Please retype every record exactly as it appears, omitting the pictures.

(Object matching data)

__________________________________________________

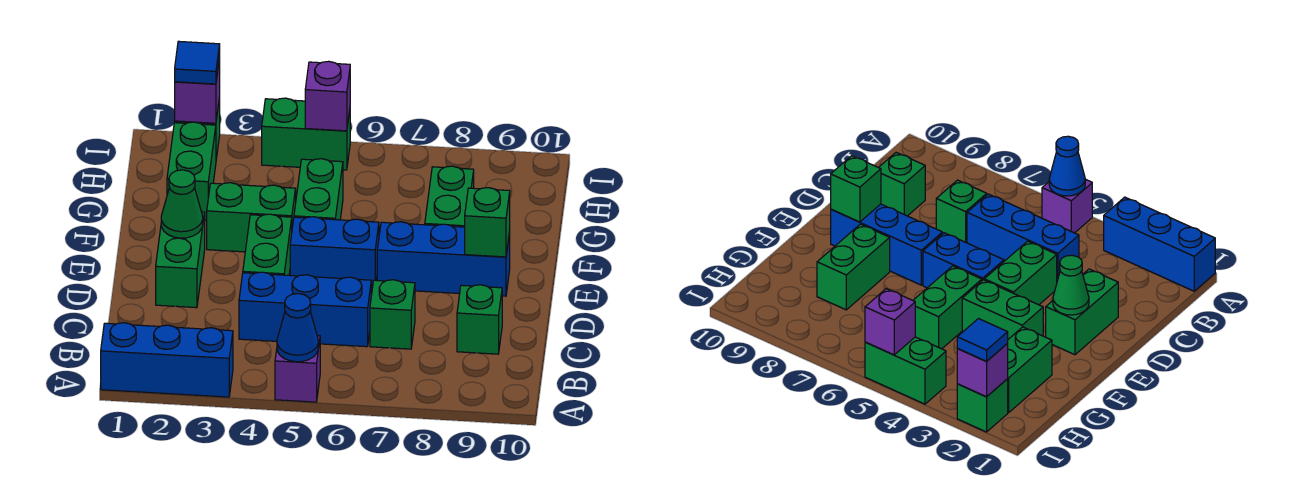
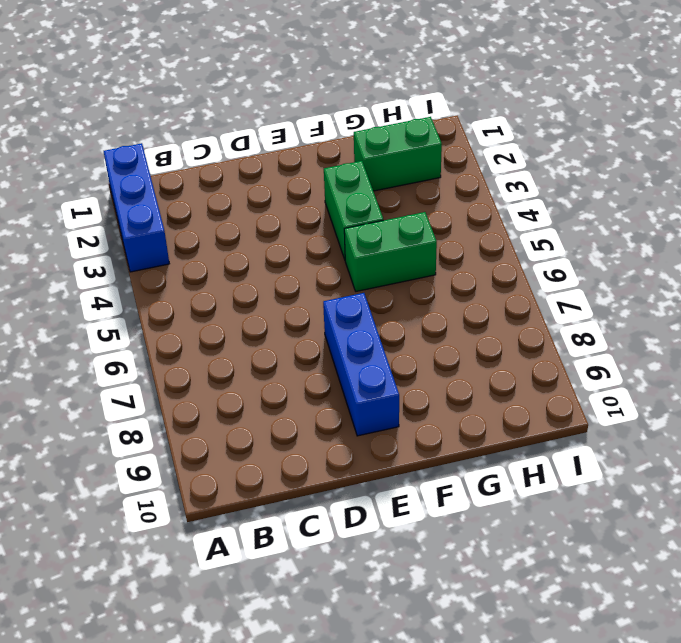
none -> purple brick A5 level 1
none -> blue brick C4:C6 level 1
none -> green brick C7 level 1

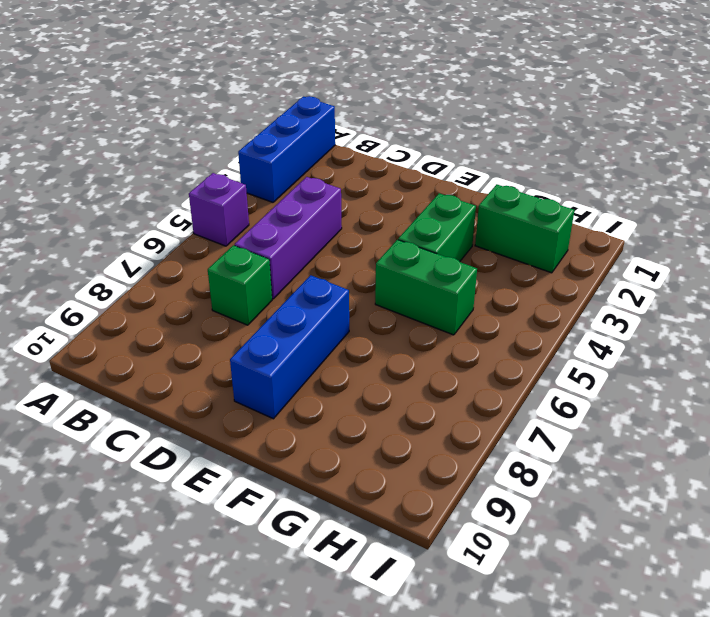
purple brick C4:C6 level 1 -> blue brick C4:C6 level 1
none -> green brick C9 level 1
none -> green brick D2:E2 level 1
none -> green brick D4:E4 level 1

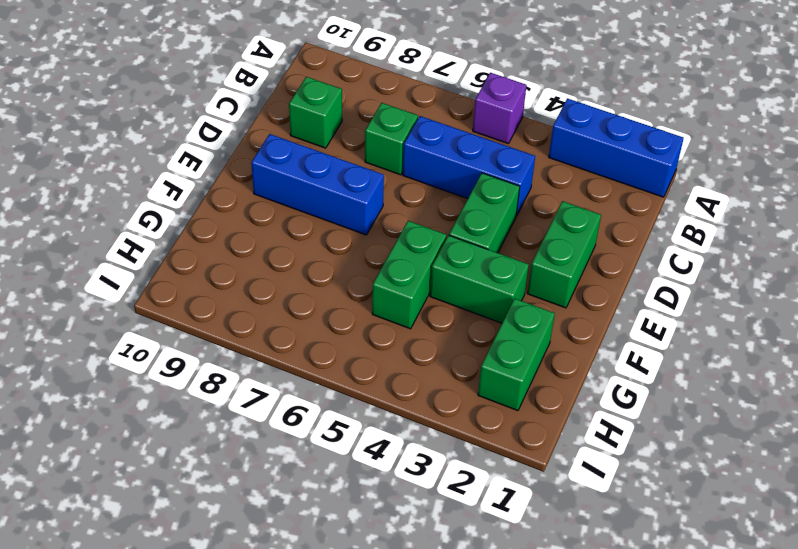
none -> blue brick E5:E6 level 1
none -> green brick F8:G8 level 1
none -> green brick I2 level 1

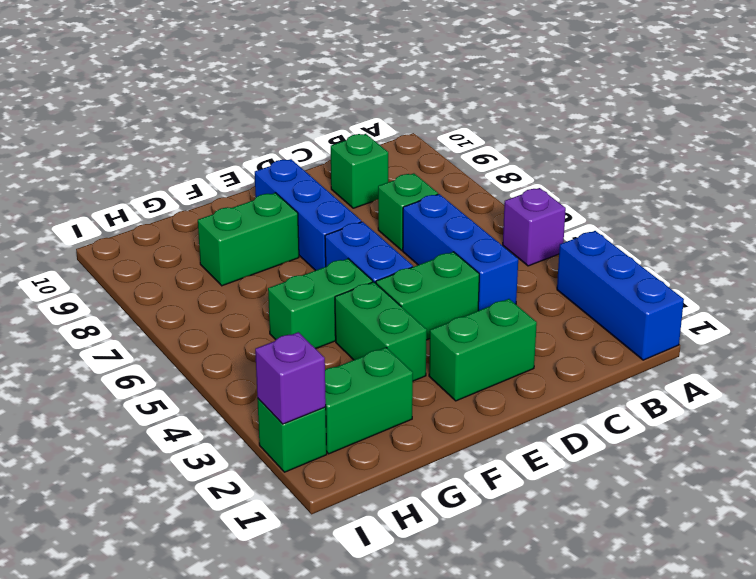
none -> green brick I4:I5 level 1
none -> blue cone A5 level 2
none -> green cone E2 level 2

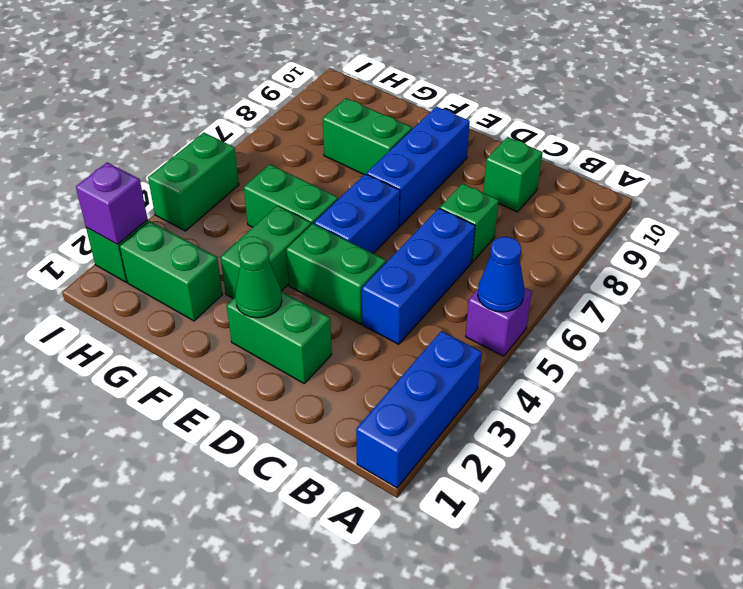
none -> green brick E9 level 2
none -> purple brick I5 level 2
none -> blue tile I2 level 3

__________________________________________________

THE COMPLETED TASK:
none -> purple brick A5 level 1
none -> blue brick C4:C6 level 1
none -> green brick C7 level 1

purple brick C4:C6 level 1 -> blue brick C4:C6 level 1
none -> green brick C9 level 1
none -> green brick D2:E2 level 1
none -> green brick D4:E4 level 1

none -> blue brick E5:E6 level 1
none -> green brick F8:G8 level 1
none -> green brick I2 level 1

none -> green brick I4:I5 level 1
none -> blue cone A5 level 2
none -> green cone E2 level 2

none -> green brick E9 level 2
none -> purple brick I5 level 2
none -> blue tile I2 level 3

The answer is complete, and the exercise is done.